* [Dataset]
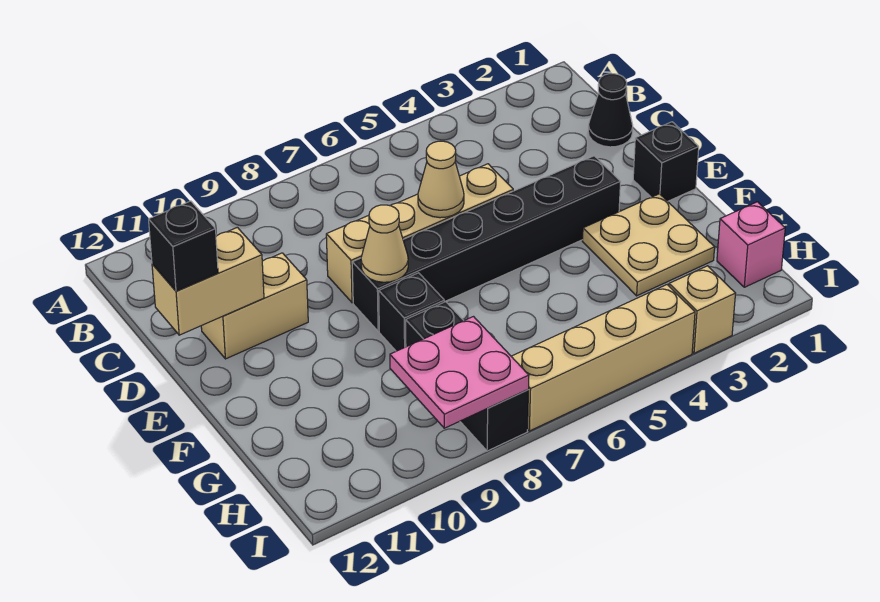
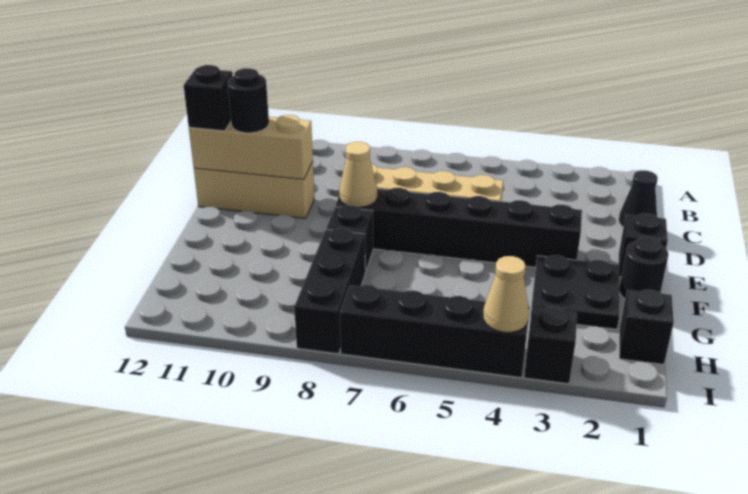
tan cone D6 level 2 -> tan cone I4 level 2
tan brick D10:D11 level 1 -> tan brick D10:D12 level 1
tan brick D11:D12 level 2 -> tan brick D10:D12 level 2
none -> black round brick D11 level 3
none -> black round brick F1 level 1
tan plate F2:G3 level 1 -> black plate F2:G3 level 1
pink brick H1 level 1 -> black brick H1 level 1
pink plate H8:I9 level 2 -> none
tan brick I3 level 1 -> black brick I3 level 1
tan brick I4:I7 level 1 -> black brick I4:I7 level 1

---

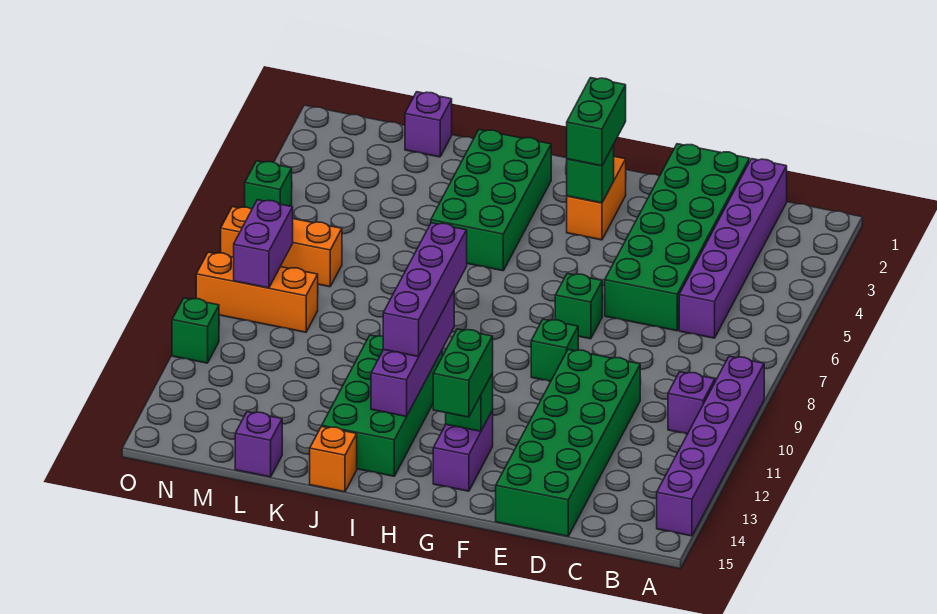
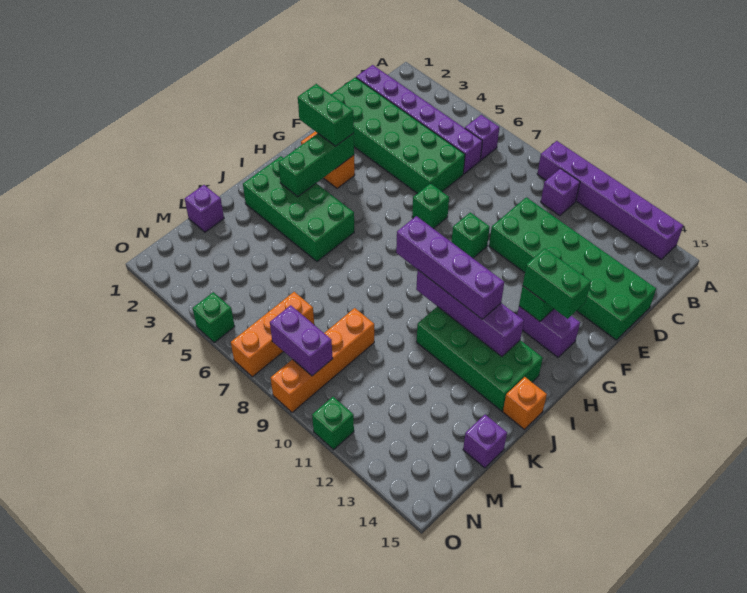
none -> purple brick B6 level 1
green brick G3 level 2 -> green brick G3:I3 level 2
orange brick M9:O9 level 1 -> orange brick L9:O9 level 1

---

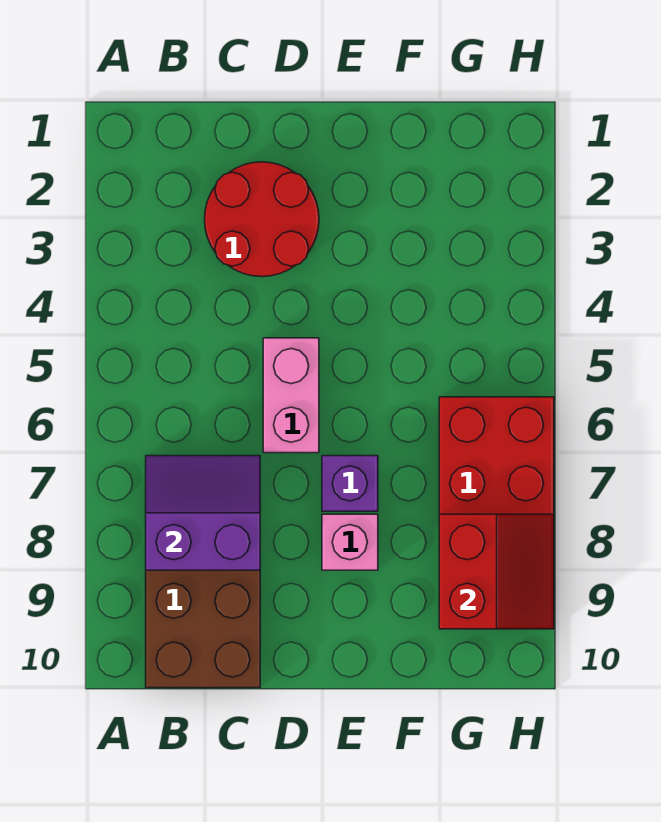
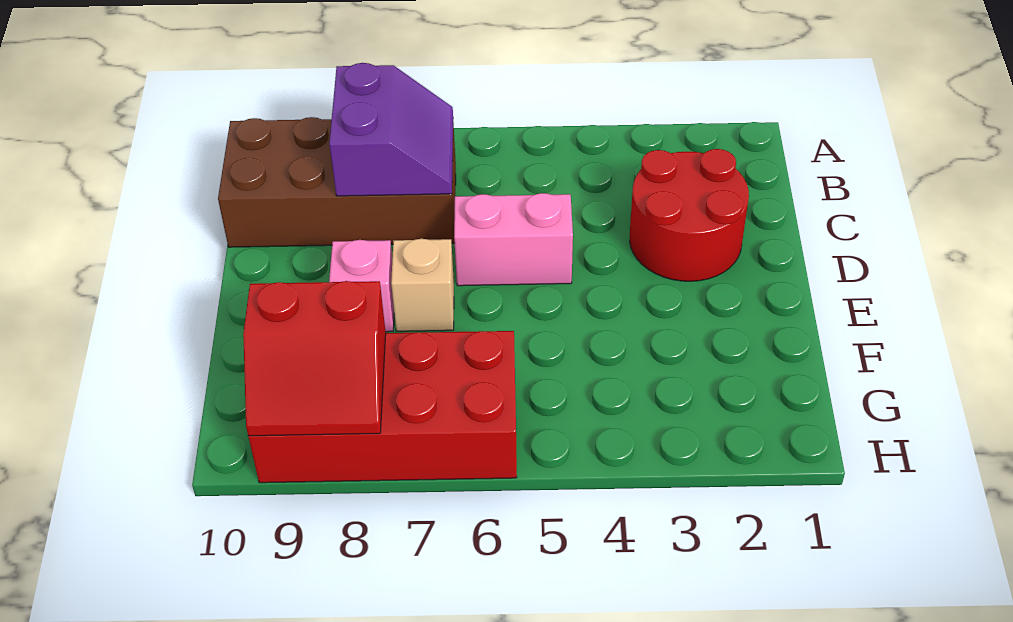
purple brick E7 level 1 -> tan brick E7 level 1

* [Task prompt] Transcribe each line of the data above, unaltered, from the one where "tan cone D6 level 2 -> tan cone I4 level 2" appears to the one where "tan brick I4:I7" appears, inclusive of both.

* [Task response]
tan cone D6 level 2 -> tan cone I4 level 2
tan brick D10:D11 level 1 -> tan brick D10:D12 level 1
tan brick D11:D12 level 2 -> tan brick D10:D12 level 2
none -> black round brick D11 level 3
none -> black round brick F1 level 1
tan plate F2:G3 level 1 -> black plate F2:G3 level 1
pink brick H1 level 1 -> black brick H1 level 1
pink plate H8:I9 level 2 -> none
tan brick I3 level 1 -> black brick I3 level 1
tan brick I4:I7 level 1 -> black brick I4:I7 level 1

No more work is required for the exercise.